Your instructions: Transcribe nothing except the lines below that run from the one with "(250, 120) = (591, 63): orange" to the one with "(265, 212) = (306, 253): none", ends included, and do not copy any picture.

Dataset extract:
*** Block opens ***
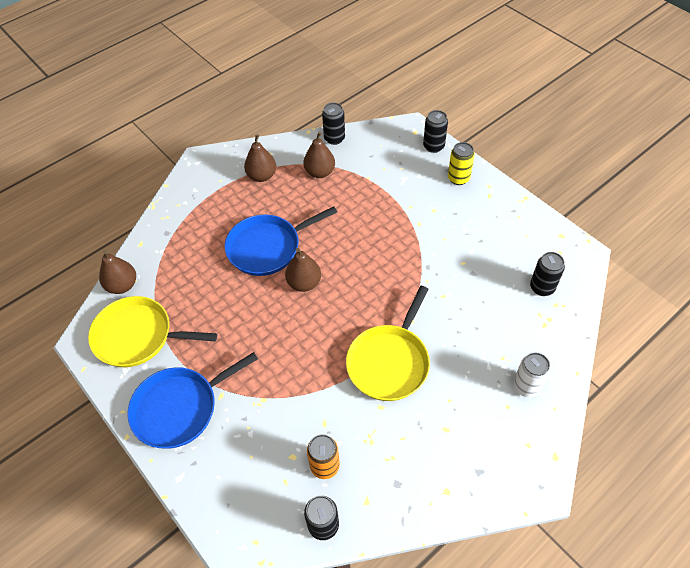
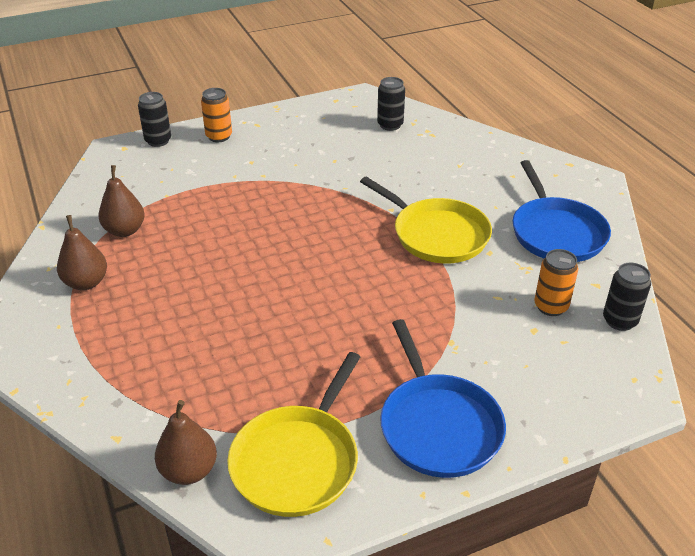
camera: 75 degrees left, 15 degrees down
(267, 247) = (218, 299): blue pan -> blue pan (556, 232)
(304, 283) = (296, 277): brown pear -> none
(334, 138) = (76, 207): black can -> none
(458, 178) = (219, 136): yellow can -> orange can
(526, 386) = (495, 160): white can -> none

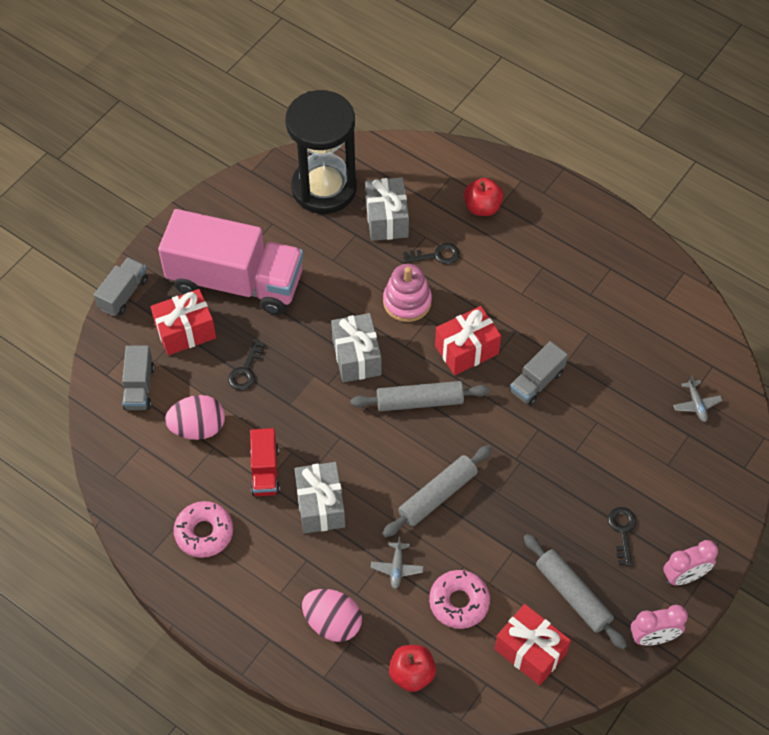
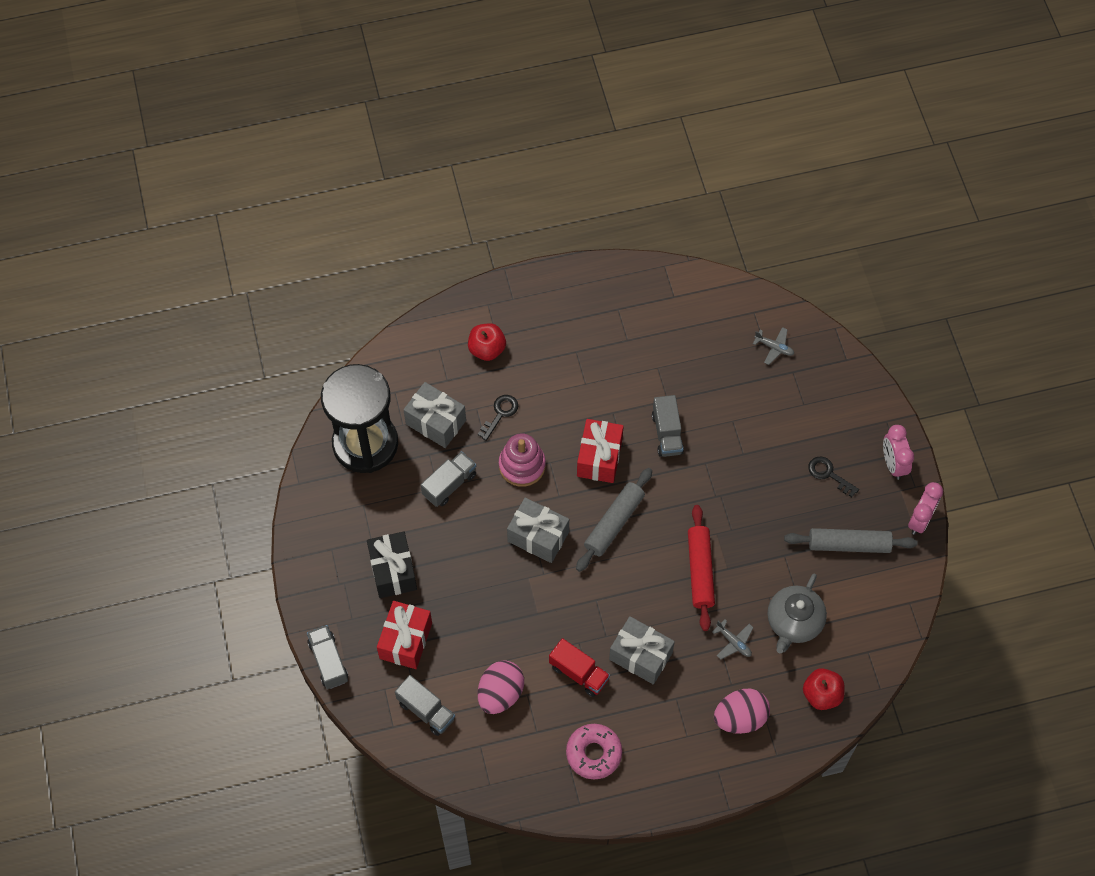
camera: 50 degrees left, 5 degrees up
(236, 281) = (393, 571): pink truck -> black gift
(246, 370) = (480, 623): black key -> none
(343, 265) = (449, 484): none -> grey truck
(437, 495) = (700, 571): grey rolling pin -> red rolling pin
(459, 602) = (794, 622): pink donut -> grey teapot
(530, 651) = (867, 605): red gift -> none
(684, 576) = (893, 464): pink clock -> pink clock turned 150 degrees clockwise

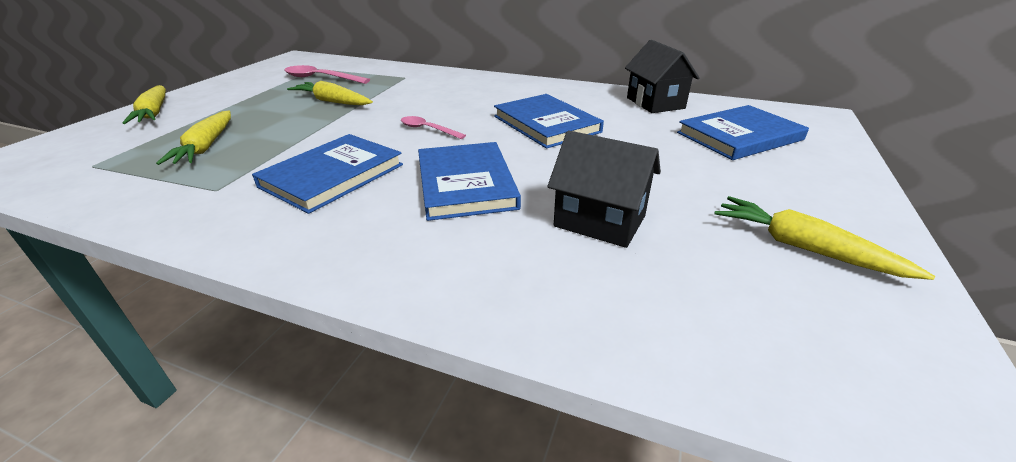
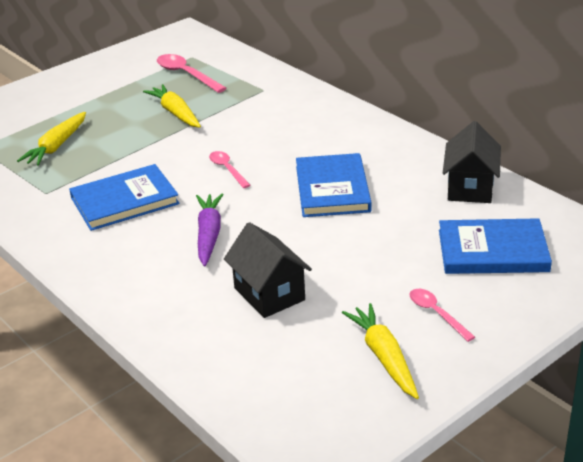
camera: 30 degrees right, 0 degrees up
(154, 113) = (35, 95): yellow carrot -> none
(466, 184) = (209, 235): blue book -> purple carrot
(779, 193) = (436, 314): none -> pink spoon

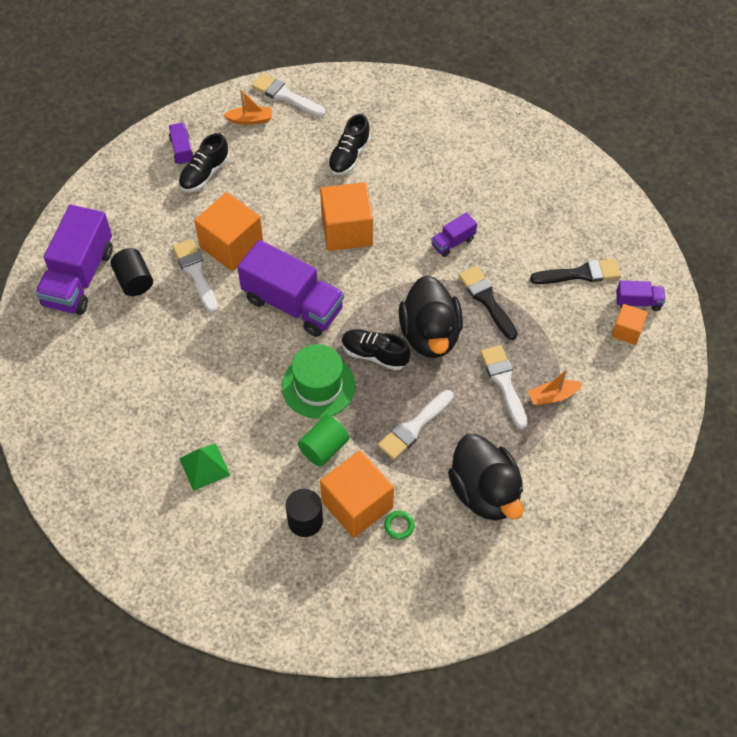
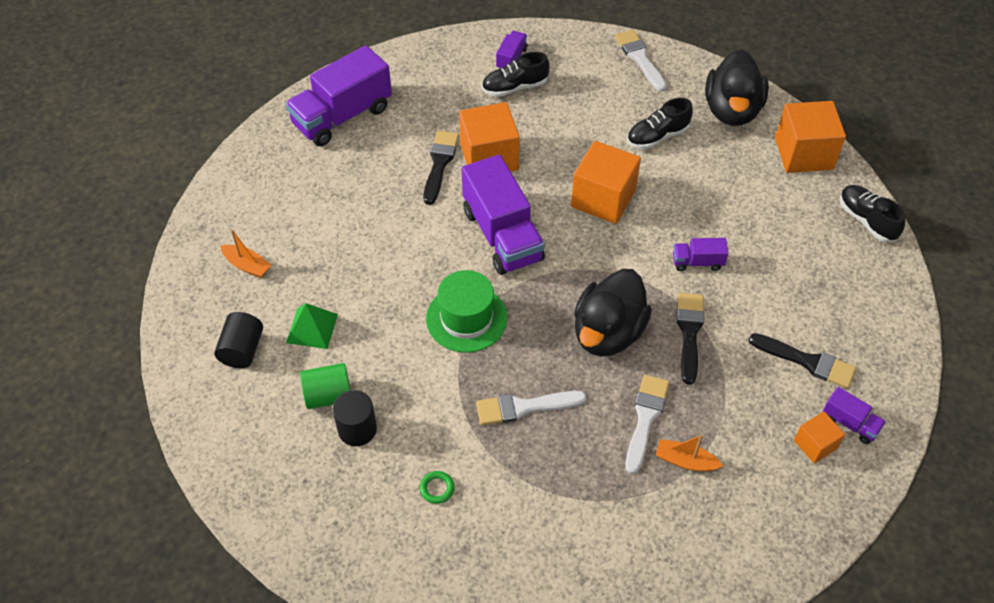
camera: 35 degrees right, 5 degrees down
(134, 281) = (383, 142): black cylinder -> black cylinder (242, 350)
(195, 273) = (439, 163): white brush -> black brush
(250, 120) = (591, 63): orange boat -> orange boat (247, 265)
(324, 448) = (426, 375): green cylinder -> green cylinder (328, 395)
(357, 504) = (415, 444): orange cube -> orange cube (803, 153)
(375, 354) = (540, 321): black shoe -> black shoe (866, 220)
(485, 492) = (544, 510): black duck -> black duck (732, 110)

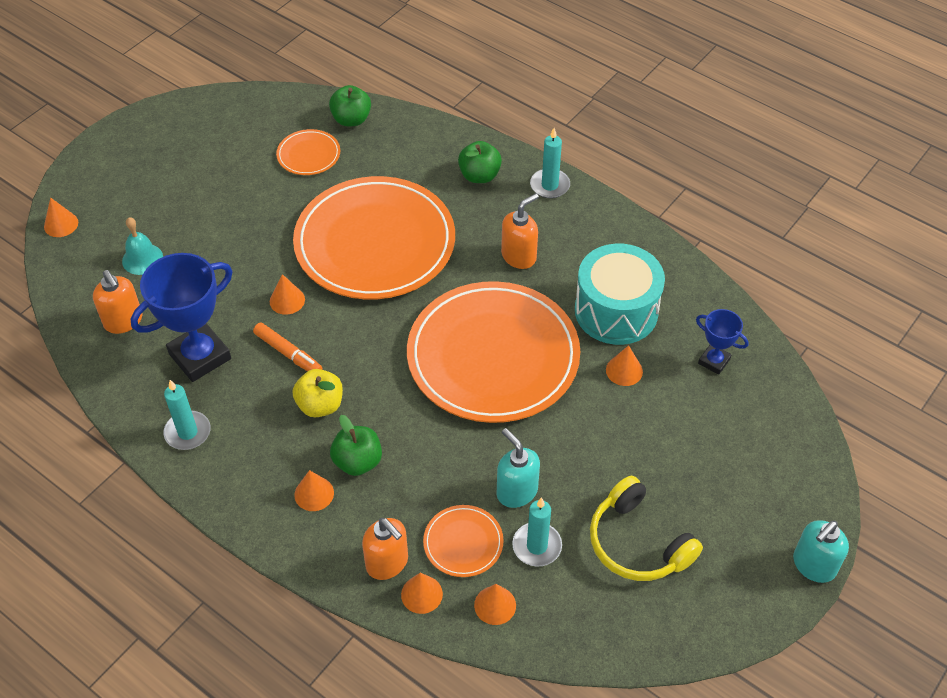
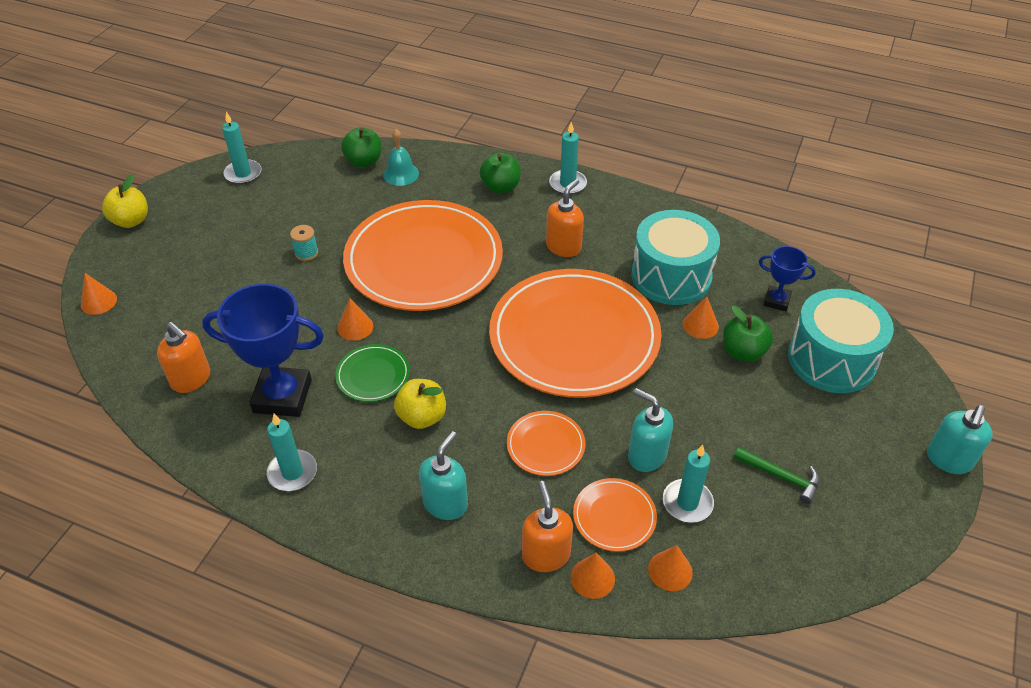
camera: 15 degrees left, 5 degrees down
(110, 143) = (131, 221): none -> yellow apple
(142, 259) = (194, 317): turquoise bell -> turquoise bell (401, 174)
(200, 356) = (282, 396): blue trophy -> blue trophy turned 60 degrees clockwise
(229, 111) = (243, 174): none -> turquoise candle
(265, 212) = (306, 253): none -> turquoise spool
(288, 353) = (373, 375): orange marker -> green plate
(308, 155) = (333, 197): orange plate -> orange plate (545, 445)
(314, 493) = (445, 503): orange cone -> turquoise soap dispenser
(358, 461) = (479, 462): green apple -> green apple (743, 352)
(387, 563) = (546, 555): orange soap dispenser -> orange soap dispenser turned 135 degrees counterclockwise
(637, 543) = (781, 477): yellow headphones -> green hammer
(743, 436) = (831, 359): none -> turquoise drum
*** Block closes ***
Task response:
(250, 120) = (591, 63): orange boat -> orange boat (247, 265)
(324, 448) = (426, 375): green cylinder -> green cylinder (328, 395)
(357, 504) = (415, 444): orange cube -> orange cube (803, 153)
(375, 354) = (540, 321): black shoe -> black shoe (866, 220)
(485, 492) = (544, 510): black duck -> black duck (732, 110)

camera: 15 degrees left, 5 degrees down
(110, 143) = (131, 221): none -> yellow apple
(142, 259) = (194, 317): turquoise bell -> turquoise bell (401, 174)
(200, 356) = (282, 396): blue trophy -> blue trophy turned 60 degrees clockwise
(229, 111) = (243, 174): none -> turquoise candle
(265, 212) = (306, 253): none -> turquoise spool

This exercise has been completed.